**Activity**: The expected result is the full set of records, copied precisely, with images dropped.

Scene comparison data:
-- Opening Marker --

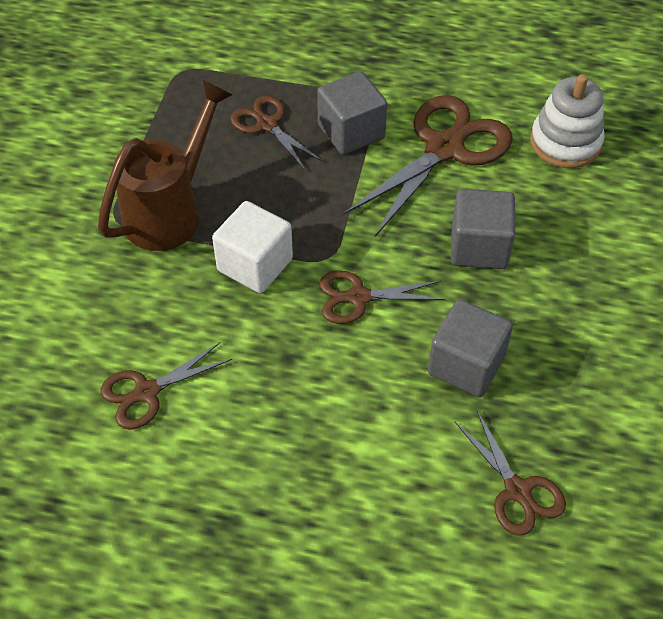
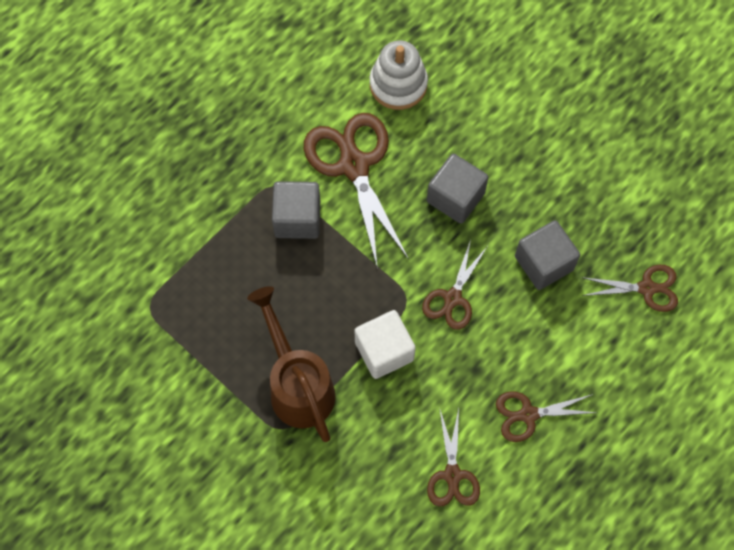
camera: 60 degrees left, 15 degrees up
(267, 124) = (252, 273): brown scissors -> brown scissors (528, 414)

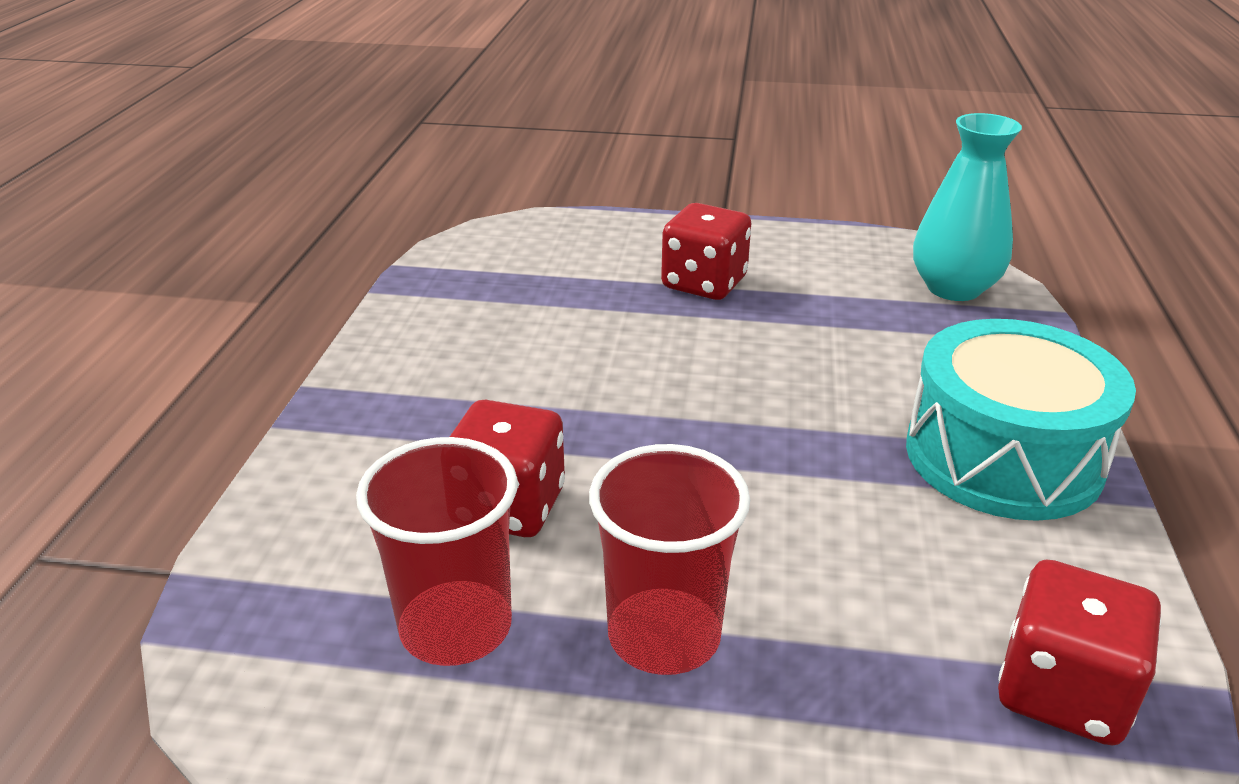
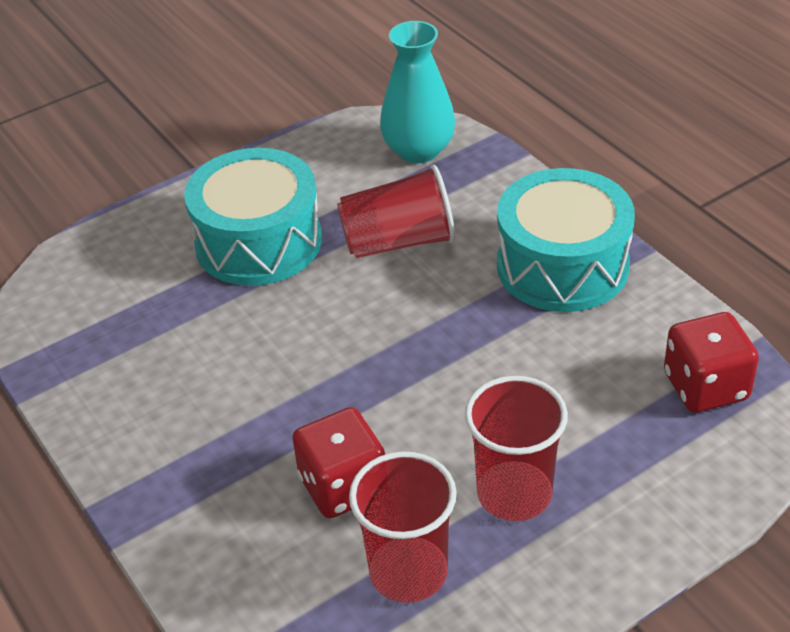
camera: 40 degrees left, 10 degrees up
(704, 283) = (258, 242): red dice -> turquoise drum
(837, 345) = (398, 242): none -> red cup

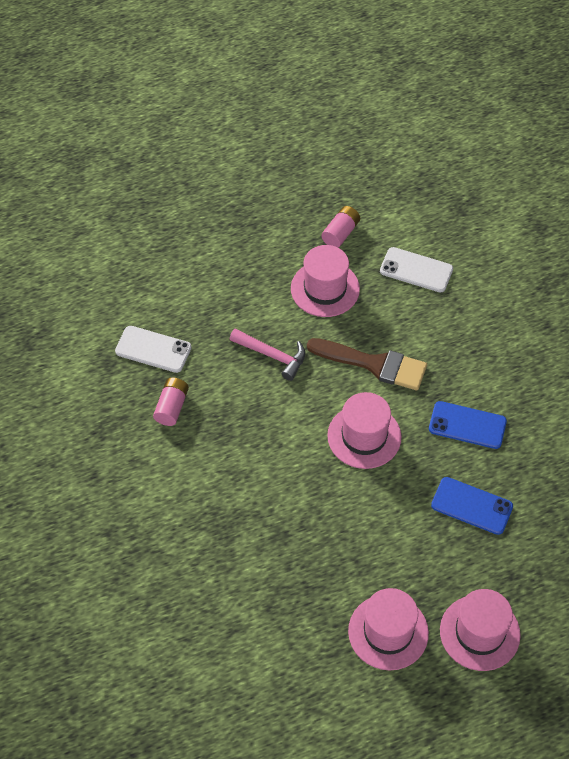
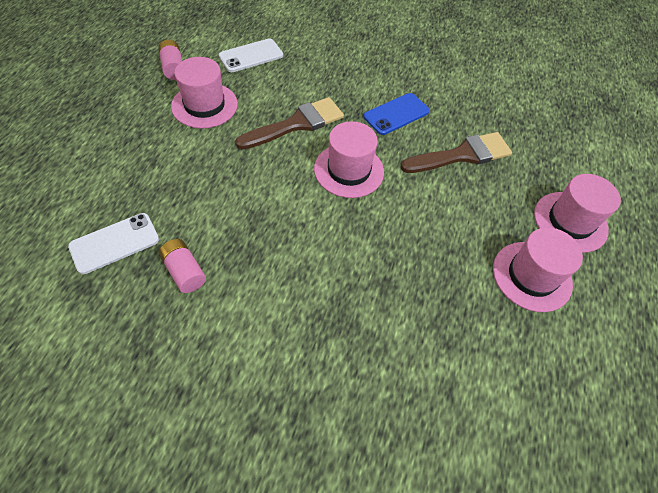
camera: 55 degrees left, 0 degrees up
(272, 356) = (220, 172): pink hammer -> none
(471, 506) = (462, 155): blue phone -> brown brush

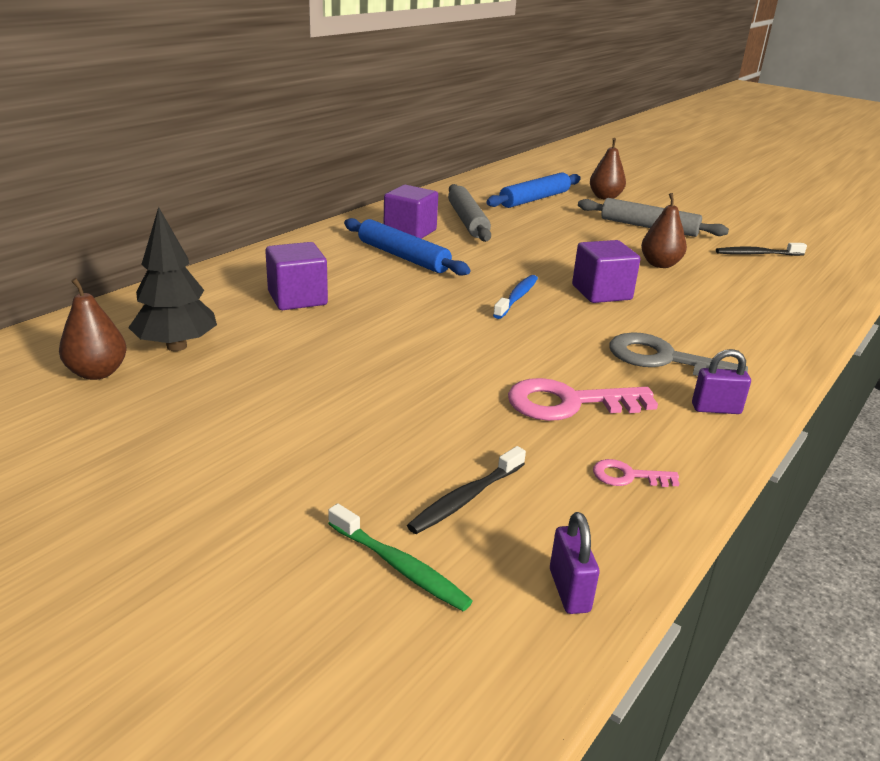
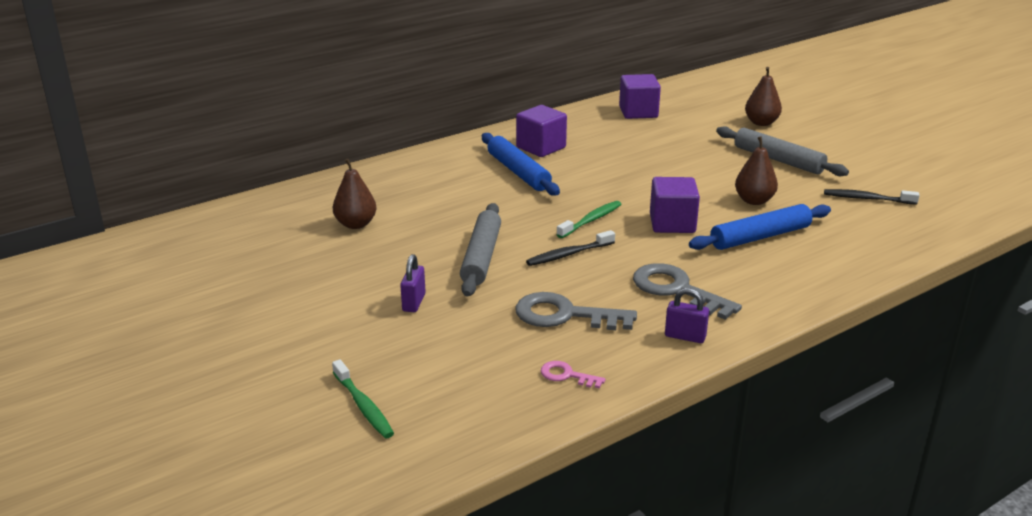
camera: 20 degrees right, 0 degrees up
(97, 373) = (236, 248): brown pear -> brown pear (356, 224)
(177, 346) = (298, 234): black tree -> none
(297, 298) = (408, 203): purple cube -> purple cube (638, 112)
(466, 498) = (436, 371): black toothbrush -> black toothbrush (568, 254)
(467, 221) = (601, 140): grey rolling pin -> grey rolling pin (481, 257)
(517, 297) = (591, 220): blue toothbrush -> green toothbrush
(535, 199) = (686, 120): blue rolling pin -> blue rolling pin (760, 237)
(569, 403) = (565, 315): pink key -> grey key
(569, 590) = (464, 440): purple padlock -> purple padlock (414, 302)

-- Closing Marker --

**Output of the exercise**:
camera: 60 degrees left, 15 degrees up
(267, 124) = (252, 273): brown scissors -> brown scissors (528, 414)

camera: 40 degrees left, 10 degrees up
(704, 283) = (258, 242): red dice -> turquoise drum
(837, 345) = (398, 242): none -> red cup

camera: 55 degrees left, 0 degrees up
(272, 356) = (220, 172): pink hammer -> none
(471, 506) = (462, 155): blue phone -> brown brush

camera: 20 degrees right, 0 degrees up
(97, 373) = (236, 248): brown pear -> brown pear (356, 224)
(177, 346) = (298, 234): black tree -> none
(297, 298) = (408, 203): purple cube -> purple cube (638, 112)
(466, 498) = (436, 371): black toothbrush -> black toothbrush (568, 254)
(467, 221) = (601, 140): grey rolling pin -> grey rolling pin (481, 257)
(517, 297) = (591, 220): blue toothbrush -> green toothbrush
(535, 199) = (686, 120): blue rolling pin -> blue rolling pin (760, 237)
(569, 403) = (565, 315): pink key -> grey key
(569, 590) = (464, 440): purple padlock -> purple padlock (414, 302)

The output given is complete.